__Directive__. Whenever a line below includes the word "boiler", copy that line.

[Opening Records supplied section]

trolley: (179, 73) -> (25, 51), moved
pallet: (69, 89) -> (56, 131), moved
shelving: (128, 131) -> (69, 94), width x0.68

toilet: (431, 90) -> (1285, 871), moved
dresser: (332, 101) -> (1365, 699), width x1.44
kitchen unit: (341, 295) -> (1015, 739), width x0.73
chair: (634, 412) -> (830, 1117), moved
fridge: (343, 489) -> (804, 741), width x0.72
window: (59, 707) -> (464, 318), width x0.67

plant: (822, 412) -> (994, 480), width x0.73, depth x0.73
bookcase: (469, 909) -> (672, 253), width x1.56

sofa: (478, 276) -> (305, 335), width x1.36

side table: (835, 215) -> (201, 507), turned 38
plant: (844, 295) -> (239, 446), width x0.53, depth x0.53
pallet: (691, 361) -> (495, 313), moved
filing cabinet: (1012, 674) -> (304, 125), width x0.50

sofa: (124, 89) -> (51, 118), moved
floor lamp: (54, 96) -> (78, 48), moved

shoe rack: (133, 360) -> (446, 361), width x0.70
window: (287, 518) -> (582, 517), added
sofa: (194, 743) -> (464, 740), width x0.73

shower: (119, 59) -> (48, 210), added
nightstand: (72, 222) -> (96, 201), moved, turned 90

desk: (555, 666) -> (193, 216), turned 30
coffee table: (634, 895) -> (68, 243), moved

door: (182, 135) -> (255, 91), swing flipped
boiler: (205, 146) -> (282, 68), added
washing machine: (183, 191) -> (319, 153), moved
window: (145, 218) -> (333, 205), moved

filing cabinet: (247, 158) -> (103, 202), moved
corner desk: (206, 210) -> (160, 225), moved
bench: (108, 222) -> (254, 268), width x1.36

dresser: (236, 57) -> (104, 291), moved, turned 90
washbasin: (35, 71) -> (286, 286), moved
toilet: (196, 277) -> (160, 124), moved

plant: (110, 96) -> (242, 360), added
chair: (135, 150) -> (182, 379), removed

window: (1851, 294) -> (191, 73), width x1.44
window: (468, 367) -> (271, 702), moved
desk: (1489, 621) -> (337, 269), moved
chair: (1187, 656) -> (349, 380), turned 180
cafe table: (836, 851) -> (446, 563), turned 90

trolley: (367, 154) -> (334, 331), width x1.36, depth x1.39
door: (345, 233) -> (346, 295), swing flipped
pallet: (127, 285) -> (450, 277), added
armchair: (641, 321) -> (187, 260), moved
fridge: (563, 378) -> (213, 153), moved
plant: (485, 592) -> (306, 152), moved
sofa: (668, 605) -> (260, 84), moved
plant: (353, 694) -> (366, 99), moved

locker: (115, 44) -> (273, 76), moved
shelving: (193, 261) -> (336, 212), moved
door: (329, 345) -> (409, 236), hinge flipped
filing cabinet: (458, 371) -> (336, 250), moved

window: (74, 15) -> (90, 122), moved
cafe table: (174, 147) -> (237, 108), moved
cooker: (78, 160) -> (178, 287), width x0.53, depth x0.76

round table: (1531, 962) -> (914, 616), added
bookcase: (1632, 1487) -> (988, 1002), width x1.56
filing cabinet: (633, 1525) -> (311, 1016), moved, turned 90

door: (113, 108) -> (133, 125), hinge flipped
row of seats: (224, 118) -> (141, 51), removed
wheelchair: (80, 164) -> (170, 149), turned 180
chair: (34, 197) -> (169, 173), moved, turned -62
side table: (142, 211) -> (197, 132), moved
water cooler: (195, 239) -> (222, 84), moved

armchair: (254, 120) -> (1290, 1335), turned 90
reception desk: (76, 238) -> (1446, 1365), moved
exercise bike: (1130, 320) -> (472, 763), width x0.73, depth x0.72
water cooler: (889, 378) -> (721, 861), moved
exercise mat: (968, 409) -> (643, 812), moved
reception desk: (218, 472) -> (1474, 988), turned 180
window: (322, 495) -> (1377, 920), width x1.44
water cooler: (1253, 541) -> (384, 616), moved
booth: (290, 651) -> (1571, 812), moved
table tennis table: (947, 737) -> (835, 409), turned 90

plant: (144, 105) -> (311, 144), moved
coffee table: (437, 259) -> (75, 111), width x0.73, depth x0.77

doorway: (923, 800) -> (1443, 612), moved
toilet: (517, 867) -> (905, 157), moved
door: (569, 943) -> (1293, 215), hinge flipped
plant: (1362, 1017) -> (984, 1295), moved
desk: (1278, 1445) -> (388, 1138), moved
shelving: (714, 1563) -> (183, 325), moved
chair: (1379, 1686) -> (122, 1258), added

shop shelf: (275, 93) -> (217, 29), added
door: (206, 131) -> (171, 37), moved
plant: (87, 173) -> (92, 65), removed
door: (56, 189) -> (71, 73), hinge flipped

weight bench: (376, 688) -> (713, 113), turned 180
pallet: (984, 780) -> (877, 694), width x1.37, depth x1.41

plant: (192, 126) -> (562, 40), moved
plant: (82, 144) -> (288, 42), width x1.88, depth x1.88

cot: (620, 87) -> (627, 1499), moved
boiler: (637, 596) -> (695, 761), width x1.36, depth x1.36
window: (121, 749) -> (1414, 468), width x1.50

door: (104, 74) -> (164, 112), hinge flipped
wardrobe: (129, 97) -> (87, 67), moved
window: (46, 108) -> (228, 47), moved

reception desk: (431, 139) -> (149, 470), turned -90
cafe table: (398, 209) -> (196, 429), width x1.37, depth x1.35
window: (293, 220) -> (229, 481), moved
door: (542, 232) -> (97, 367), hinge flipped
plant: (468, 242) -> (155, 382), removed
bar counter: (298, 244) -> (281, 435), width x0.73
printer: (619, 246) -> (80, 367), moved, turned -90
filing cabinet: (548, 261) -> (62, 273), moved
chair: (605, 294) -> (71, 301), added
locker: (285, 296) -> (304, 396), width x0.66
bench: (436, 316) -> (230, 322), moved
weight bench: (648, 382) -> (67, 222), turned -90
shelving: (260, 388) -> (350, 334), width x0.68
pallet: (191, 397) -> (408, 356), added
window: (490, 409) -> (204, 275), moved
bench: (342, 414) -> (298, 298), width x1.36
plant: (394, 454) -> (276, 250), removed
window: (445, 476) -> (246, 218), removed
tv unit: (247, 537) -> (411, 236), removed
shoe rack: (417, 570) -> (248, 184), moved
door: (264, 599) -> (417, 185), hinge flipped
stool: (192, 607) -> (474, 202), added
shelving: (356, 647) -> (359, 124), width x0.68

[Closing Records supplied section]

__Task output__.
boiler: (205, 146) -> (282, 68), added
boiler: (637, 596) -> (695, 761), width x1.36, depth x1.36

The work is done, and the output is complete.